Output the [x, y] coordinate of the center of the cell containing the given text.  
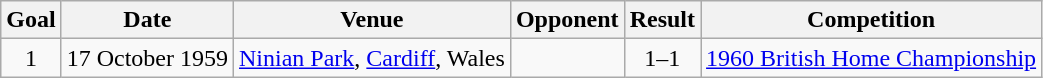
17 October 1959 [147, 58]
1 [31, 58]
Result [662, 20]
1–1 [662, 58]
Opponent [567, 20]
Ninian Park, Cardiff, Wales [372, 58]
Venue [372, 20]
Goal [31, 20]
Competition [872, 20]
Date [147, 20]
1960 British Home Championship [872, 58]
Provide the [x, y] coordinate of the cell's center where the given text is located.  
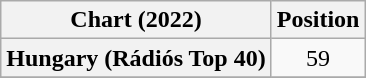
Hungary (Rádiós Top 40) [136, 58]
Chart (2022) [136, 20]
59 [318, 58]
Position [318, 20]
Scan for the cell matching the given text and deliver its (x, y) coordinate at center. 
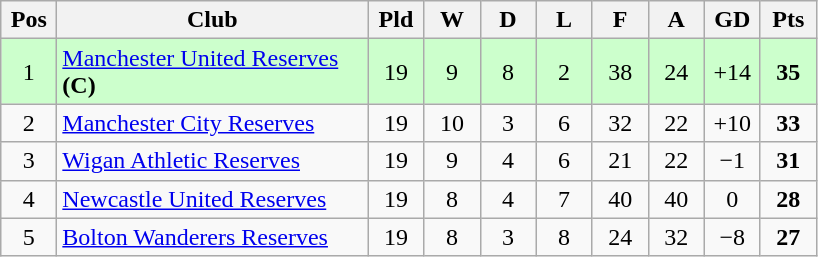
5 (29, 237)
D (508, 20)
38 (620, 72)
28 (788, 199)
Newcastle United Reserves (212, 199)
L (564, 20)
W (452, 20)
+10 (732, 123)
27 (788, 237)
Manchester City Reserves (212, 123)
35 (788, 72)
21 (620, 161)
7 (564, 199)
Pos (29, 20)
1 (29, 72)
GD (732, 20)
Pts (788, 20)
Manchester United Reserves (C) (212, 72)
A (676, 20)
Club (212, 20)
−1 (732, 161)
Pld (396, 20)
10 (452, 123)
31 (788, 161)
−8 (732, 237)
0 (732, 199)
+14 (732, 72)
Bolton Wanderers Reserves (212, 237)
33 (788, 123)
Wigan Athletic Reserves (212, 161)
F (620, 20)
Capture the cell that displays the provided text and extract its (X, Y) central coordinate. 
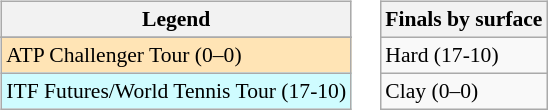
Legend (176, 20)
Hard (17-10) (464, 55)
ITF Futures/World Tennis Tour (17-10) (176, 91)
ATP Challenger Tour (0–0) (176, 55)
Finals by surface (464, 20)
Clay (0–0) (464, 91)
Extract the (X, Y) coordinate from the center of the cell holding the provided text.  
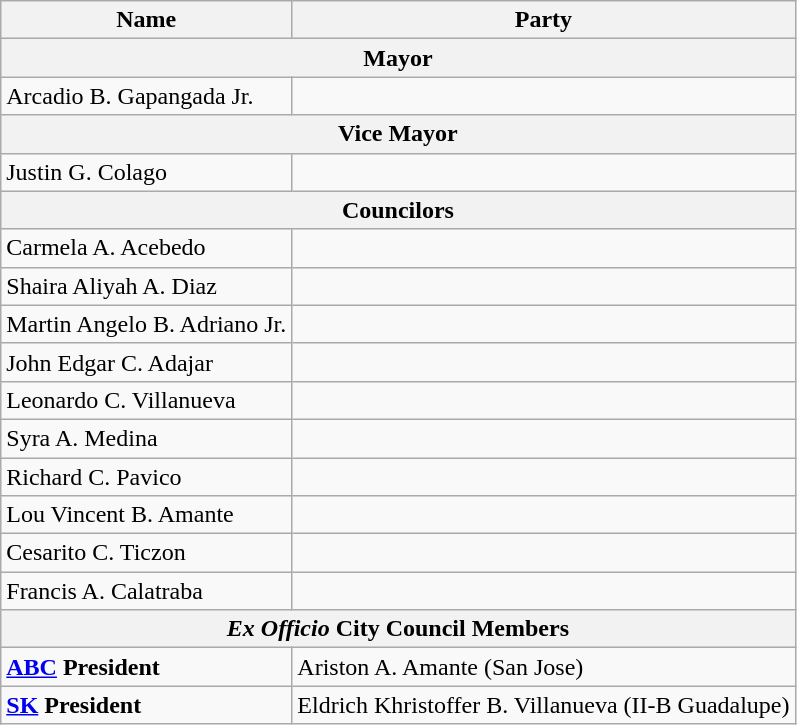
Justin G. Colago (146, 172)
SK President (146, 705)
Richard C. Pavico (146, 477)
Ariston A. Amante (San Jose) (544, 667)
Councilors (398, 210)
Ex Officio City Council Members (398, 629)
Vice Mayor (398, 134)
Mayor (398, 58)
ABC President (146, 667)
Martin Angelo B. Adriano Jr. (146, 324)
Shaira Aliyah A. Diaz (146, 286)
Carmela A. Acebedo (146, 248)
Syra A. Medina (146, 438)
Lou Vincent B. Amante (146, 515)
Eldrich Khristoffer B. Villanueva (II-B Guadalupe) (544, 705)
Party (544, 20)
John Edgar C. Adajar (146, 362)
Francis A. Calatraba (146, 591)
Name (146, 20)
Arcadio B. Gapangada Jr. (146, 96)
Cesarito C. Ticzon (146, 553)
Leonardo C. Villanueva (146, 400)
Return (X, Y) of the center of cell containing provided text 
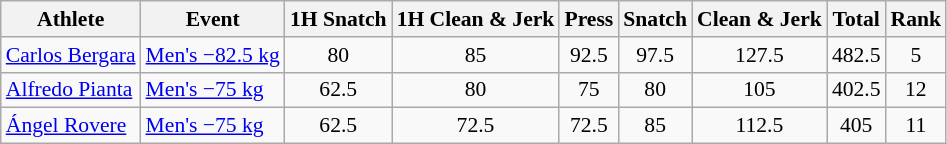
Total (856, 19)
5 (916, 55)
Event (213, 19)
12 (916, 90)
482.5 (856, 55)
Men's −82.5 kg (213, 55)
Clean & Jerk (760, 19)
97.5 (655, 55)
Athlete (71, 19)
105 (760, 90)
127.5 (760, 55)
Rank (916, 19)
112.5 (760, 126)
92.5 (588, 55)
1H Snatch (338, 19)
402.5 (856, 90)
11 (916, 126)
Carlos Bergara (71, 55)
1H Clean & Jerk (476, 19)
Ángel Rovere (71, 126)
75 (588, 90)
Alfredo Pianta (71, 90)
Snatch (655, 19)
405 (856, 126)
Press (588, 19)
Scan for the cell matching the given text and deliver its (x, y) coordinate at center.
────────
(Stated problem):
Gather every line of the material above that contains the string "Scan", matching its case.

(Result of the exercise):
Scan for the cell matching the given text and deliver its (x, y) coordinate at center. 
Scan for the cell matching the given text and deliver its (x, y) coordinate at center.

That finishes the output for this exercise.